The exercise
Reproduce the material below word for word, leaving out the pictures.

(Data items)

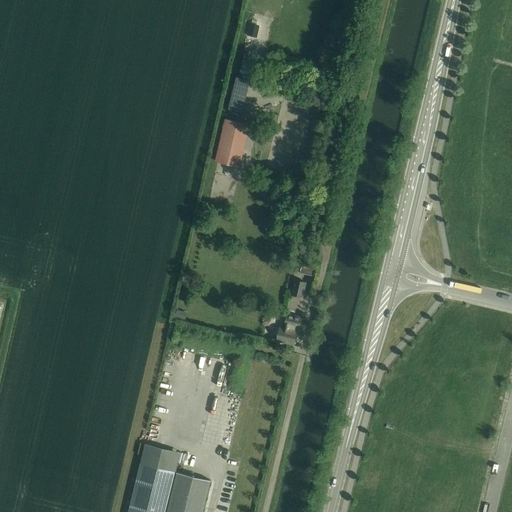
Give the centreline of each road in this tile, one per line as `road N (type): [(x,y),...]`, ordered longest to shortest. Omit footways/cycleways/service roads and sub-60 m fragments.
road 1 (track): [(237,0),(117,511)]
road 2 (secondary): [(391,273),(454,0)]
road 3 (secondary): [(330,511),(391,273)]
road 4 (unclassified): [(511,302),(391,273)]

The answer
Give the centreline of each road in this tile, one per line as `road N (type): [(x,y),...]`, ordered longest to shortest. Omit footways/cycleways/service roads and sub-60 m fragments.
road 1 (track): [(237,0),(117,511)]
road 2 (secondary): [(391,273),(454,0)]
road 3 (secondary): [(330,511),(391,273)]
road 4 (unclassified): [(511,302),(391,273)]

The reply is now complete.